**TASK**.
Count the lines in the records below that contain the string "place", treating uppercase and lowercase as different. Reply with the number alone.

**SOURCE MATERIAL**.

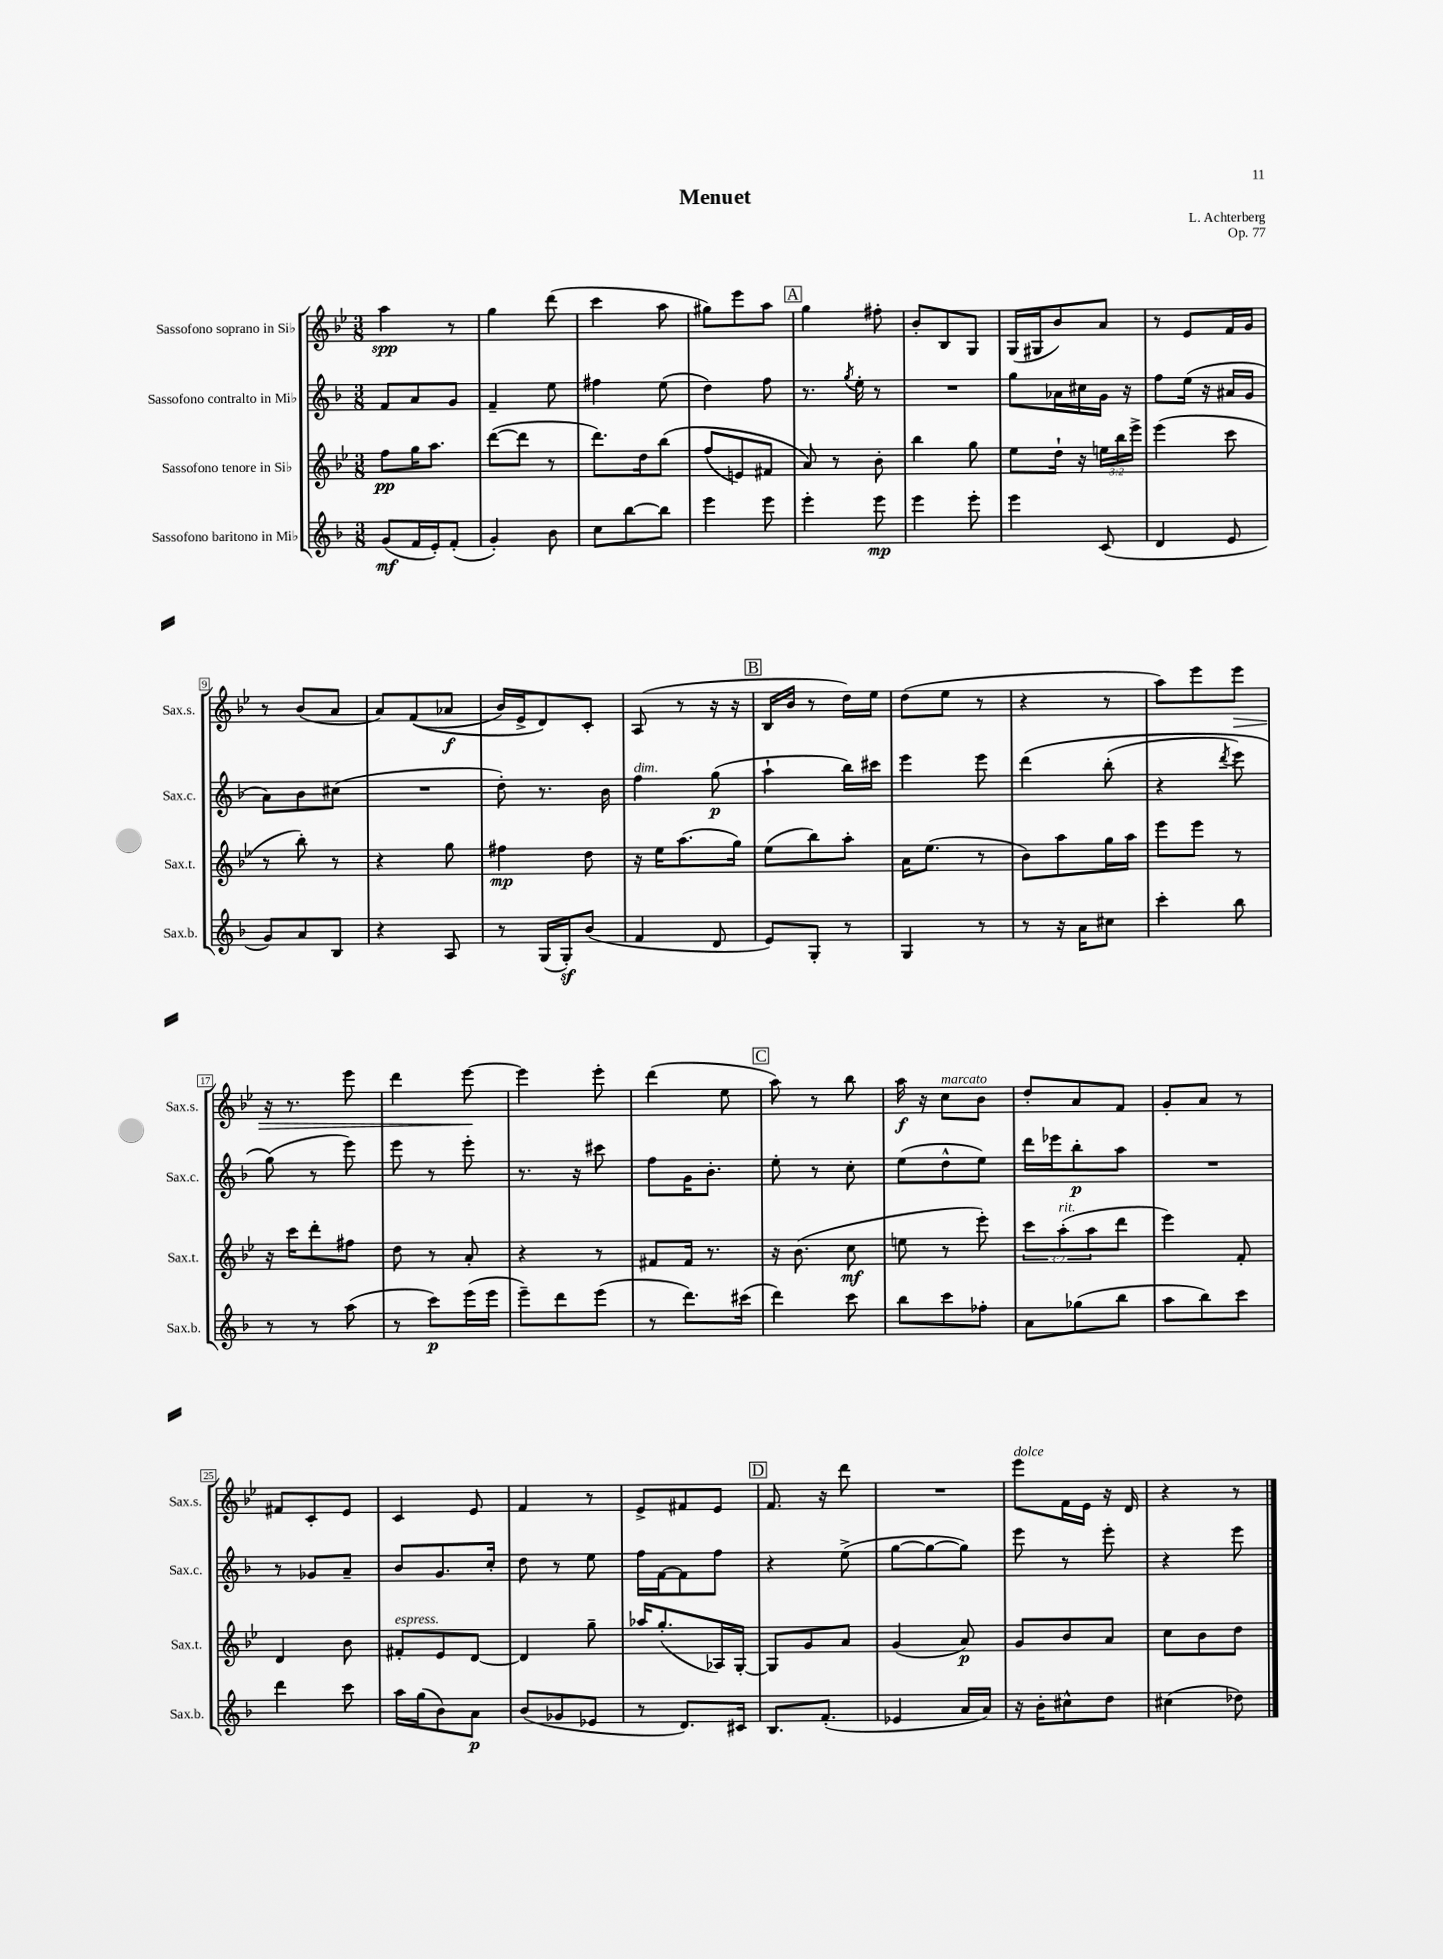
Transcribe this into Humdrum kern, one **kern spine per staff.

**kern	**dynam	**kern	**dynam	**kern	**dynam	**kern	**dynam
*part4	*part4	*part3	*part3	*part2	*part2	*part1	*part1
*staff4	*staff4	*staff3	*staff3	*staff2	*staff2	*staff1	*staff1
*I"Sassofono baritono in Mi♭	*	*I"Sassofono tenore in Si♭	*	*I"Sassofono contralto in Mi♭	*	*I"Sassofono soprano in Si♭	*
*I'Sax.b.	*	*I'Sax.t.	*	*I'Sax.c.	*	*I'Sax.s.	*
*clefG2	*	*clefG2	*	*clefG2	*	*clefG2	*
*k[b-]	*	*k[b-e-]	*	*k[b-]	*	*k[b-e-]	*
*M3/8	*	*M3/8	*	*M3/8	*	*M3/8	*
=1	=1	=1	=1	=1	=1	=1	=1
(8g/L	mf	8ff\L	pp	8f/L	.	4aa\	spp
16f/L	.	16gg\K	.	8a/	.	.	.
16e'/J)	.	8.aa\J	.	.	.	.	.
(8f'/J	.	.	.	8g/J	.	8r	.
=2	=2	=2	=2	=2	=2	=2	=2
4g'/)	.	([8ddd\L	.	4f~/	.	4gg\	.
.	.	8ddd\J]	.	.	.	.	.
8b-\	.	8r	.	8ee\	.	(8ddd\	.
=3	=3	=3	=3	=3	=3	=3	=3
8cc\L	.	8.ddd\L)	.	4ff#X\	.	4ccc\	.
[8bb-\	.	.	.	.	.	.	.
.	.	16dd\k	.	.	.	.	.
8bb-\J]	.	(8bb-\J	.	(8ee\	.	8aa\	.
=4	=4	=4	=4	=4	=4	=4	=4
4eee\	.	(8ff/L	.	4dd\)	.	8gg#X\L)	.
.	.	8en/)	.	.	.	8eee-\	.
8eee\	.	8f#X/J	.	8ff\	.	8aa\J	.
!!LO:REH:place=s1:t=A
=5	=5	=5	=5	=5	=5	=5	=5
4eee'\	.	8a/)	.	8.r	.	4gg\	.
.	.	8r	.	.	.	.	.
.	.	.	.	8qgg/	.	.	.
.	.	.	.	16ee'\	.	.	.
8eee\	mp	8b-'\	.	8r	.	8ff#X'\	.
=6	=6	=6	=6	=6	=6	=6	=6
4eee\	.	4bb-\	.	4.r	.	8b-'/L	.
.	.	.	.	.	.	8B-/	.
8eee'\	.	8gg\	.	.	.	8G/J	.
=7	=7	=7	=7	=7	=7	=7	=7
4eee\	.	8ee-\L	.	8gg\L	.	(16G/LL	.
.	.	.	.	.	.	16G#X/J	.
.	.	16dd`\Jk	.	16a-X\L	.	8b-/)	.
.	.	16r	.	16cc#X\	.	.	.
(8c/	.	24een\LL	.	16g\JJ	.	8a/J	.
.	.	24bb-\	.	.	.	.	.
.	.	.	.	16r	.	.	.
.	.	24eee-^\JJ	.	.	.	.	.
=8	=8	=8	=8	=8	=8	=8	=8
4d/	.	(4eee-\	.	8ff\L	.	8r	.
.	.	.	.	(16ee\Jk	.	8e-/L	.
.	.	.	.	16r	.	.	.
8e/	.	8ccc\	.	16a#X/LL	.	16f/L	.
.	.	.	.	16g/JJ	.	16g/JJ	.
!!LO:LB:g=z
=9	=9	=9	=9	=9	=9	=9	=9
8g/L)	.	8r	.	8a\L)	.	8r	.
8a/	.	8bb-'\)	.	8b-\	.	(8b-/L	.
8B-/J	.	8r	.	(8cc#X\J	.	8a/J	.
=10	=10	=10	=10	=10	=10	=10	=10
4r	.	4r	.	4.r	.	8a/L)	.
.	.	.	.	.	.	((8f/	.
8A/	.	8gg\	.	.	.	8a-X/J	f
=11	=11	=11	=11	=11	=11	=11	=11
8r	.	4ff#X\	mp	8dd'\)	.	16b-/LL)	.
.	.	.	.	.	.	16e-^/J	.
(16G/LL	.	.	.	8.r	.	8d/)	.
16Gz'/J)	.	.	.	.	.	.	.
(8b-/J	.	8dd\	.	.	.	8c'/J	.
.	.	.	.	16b-\	.	.	.
=12	=12	=12	=12	=12	=12	=12	=12
!	!	!	!	!LO:TX:a:i:t=dim.	!	!	!
4f/	.	16r	.	4ff\	.	(8A/	.
.	.	16ee-\KL	.	.	.	.	.
.	.	(8.aa\	.	.	.	8r	.
8d/	.	.	.	(8gg\	p	16r	.
.	.	16gg\Jk)	.	.	.	16r	.
!!LO:REH:place=s1:t=B
=13	=13	=13	=13	=13	=13	=13	=13
8e/L)	.	(8ee-\L	.	4aa`\	.	16B-/LL	.
.	.	.	.	.	.	16b-/JJ	.
8G'/J	.	8bb-\)	.	.	.	8r	.
8r	.	8aa'\J	.	16bb-\LL)	.	16dd\LL)	.
.	.	.	.	16ccc#X\JJ	.	16ee-\JJ	.
=14	=14	=14	=14	=14	=14	=14	=14
4G/	.	16a\KL	.	4eee\	.	(8dd\L	.
.	.	(8.ee-\J	.	.	.	.	.
.	.	.	.	.	.	8ee-\J	.
8r	.	8r	.	8eee\	.	8r	.
=15	=15	=15	=15	=15	=15	=15	=15
8r	.	8b-\L)	.	(4ddd\	.	4r	.
16r	.	8aa\	.	.	.	.	.
16a\KL	.	.	.	.	.	.	.
8cc#X\J	.	16gg\L	.	(8bb-'\	.	8r	.
.	.	16aa\JJ	.	.	.	.	.
=16	=16	=16	=16	=16	=16	=16	=16
4ccc'\	.	8eee-\L	.	4r	.	8aa\L)	.
.	.	8eee-\J	.	.	.	8eee-\	.
.	.	.	.	8qddd/	.	.	.
!	!	!	!	!	!	!	!LO:HP:b
8bb-\	.	8r	.	8eee\)	.	8eee-\J	>
!!LO:LB:g=z
=17	=17	=17	=17	=17	=17	=17	=17
8r	.	16r	.	(8gg\)	.	16r	.
.	.	16ccc\KL	.	.	.	8.r	.
8r	.	8ddd'\	.	8r	.	.	.
(8aa\	.	8ff#X\J	.	8eee\)	.	8eee-\	.
=18	=18	=18	=18	=18	=18	=18	=18
8r	.	8dd\	.	8eee\	.	4ddd\	.
8ccc\L)	p	8r	.	8r	.	.	.
(16eee\L	.	8a'/	.	8eee'\	.	[8eee-\	.
16eee\JJ	.	.	.	.	.	.	.
.	.	.	.	.	.	.	]
=19	=19	=19	=19	=19	=19	=19	=19
8eee~\L)	.	4r	.	8.r	.	4eee-\]	.
8ddd\	.	.	.	.	.	.	.
.	.	.	.	16r	.	.	.
(8eee\J	.	8r	.	8ccc#X\	.	8eee-'\	.
=20	=20	=20	=20	=20	=20	=20	=20
8r	.	8f#X/L	.	8ff\L	.	(4ddd\	.
8.ddd\L)	.	16f#/Jk	.	16g\K	.	.	.
.	.	8.r	.	8.b-'\J	.	.	.
.	.	.	.	.	.	8ee-\	.
(16ccc#X\Jk	.	.	.	.	.	.	.
!!LO:REH:place=s1:t=C
=21	=21	=21	=21	=21	=21	=21	=21
4ddd\)	.	16r	.	8ee'\	.	8aa\)	.
.	.	(8.b-\	.	.	.	.	.
.	.	.	.	8r	.	8r	.
8ccc\	.	8cc\	mf	8cc'\	.	8bb-\	.
=22	=22	=22	=22	=22	=22	=22	=22
8bb-\L	.	8een\	.	(8ee\L	.	16aa\	f
.	.	.	.	.	.	16r	.
!	!	!	!	!	!	!LO:TX:a:i:t=marcato	!
8ccc\	.	8r	.	8dd^^\	.	8cc\L	.
8ff-X'\J	.	8eee-'\)	.	8ee\J)	.	8b-\J	.
=23	=23	=23	=23	=23	=23	=23	=23
8a\L	.	12ccc\L	.	16ddd\LL	.	8dd'/L	.
.	.	.	.	16eee-X\J	.	.	.
!	!	!LO:TX:a:i:t=rit.	!	!	!	!	!
.	.	(12aa'\	.	.	.	.	.
(8gg-X\	.	.	.	8bb-'\	p	8a/	.
.	.	12aa\	.	.	.	.	.
8bb-\J	.	8ddd\J	.	8aa\J	.	8f/J	.
=24	=24	=24	=24	=24	=24	=24	=24
8aa\L	.	4eee-\)	.	4.r	.	8g'/L	.
8bb-\)	.	.	.	.	.	8a/J	.
8ccc\J	.	8f'/	.	.	.	8r	.
!!LO:LB:g=z
=25	=25	=25	=25	=25	=25	=25	=25
4ddd\	.	4d/	.	8r	.	8f#X/L	.
.	.	.	.	8g-X/L	.	8c'/	.
8ccc\	.	8b-\	.	8a~/J	.	8e-/J	.
=26	=26	=26	=26	=26	=26	=26	=26
!	!	!LO:TX:a:i:t=espress.	!	!	!	!	!
16aa\LL	.	8f#X'/L	.	8b-/L	.	4c/	.
(16gg\J	.	.	.	.	.	.	.
8b-\)	.	8e-/	.	8.g/	.	.	.
8a\J	p	[8d/J	.	.	.	8e-/	.
.	.	.	.	16cc'/Jk	.	.	.
=27	=27	=27	=27	=27	=27	=27	=27
(8b-/L	.	4d/]	.	8dd\	.	4f/	.
8g-X/	.	.	.	8r	.	.	.
8e-X/J	.	8gg~\	.	8ee\	.	8r	.
=28	=28	=28	=28	=28	=28	=28	=28
8r	.	16aa-X/KL	.	16ff\LL	.	8e-^/L	.
.	.	(8.gg'/	.	[16f\J	.	.	.
8.d/L)	.	.	.	8f\]	.	8f#X/	.
.	.	16A-X/L)	.	8ff\J	.	8e-/J	.
16c#X/Jk	.	[16G'/JJ	.	.	.	.	.
!!LO:REH:place=s1:t=D
=29	=29	=29	=29	=29	=29	=29	=29
8.B-/L	.	8G/L]	.	4r	.	8.f/	.
.	.	8g/	.	.	.	.	.
(8.f'/J	.	.	.	.	.	16r	.
.	.	8a/J	.	(8ee^\	.	8ddd\	.
=30	=30	=30	=30	=30	=30	=30	=30
4e-X/	.	(4g/	.	[8gg\L	.	4.r	.
.	.	.	.	8gg\_	.	.	.
16a/LL	.	8a/)	p	8gg\J])	.	.	.
16a/JJ)	.	.	.	.	.	.	.
=31	=31	=31	=31	=31	=31	=31	=31
!	!	!	!	!	!	!LO:TX:a:i:t=dolce	!
16r	.	8g/L	.	8eee\	.	8eee-\L	.
16b-'\KL	.	.	.	.	.	.	.
8cc#X^^\	.	8b-/	.	8r	.	16f\L	.
.	.	.	.	.	.	16e-\JJ	.
8dd\J	.	8a/J	.	8eee'\	.	16r	.
.	.	.	.	.	.	16d/	.
=32	=32	=32	=32	=32	=32	=32	=32
(4cc#X\	.	8cc\L	.	4r	.	4r	.
.	.	8b-\	.	.	.	.	.
8dd-X\)	.	8dd\J	.	8eee\	.	8r	.
==	==	==	==	==	==	==	==
*-	*-	*-	*-	*-	*-	*-	*-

**CORRECT OUTPUT**.
4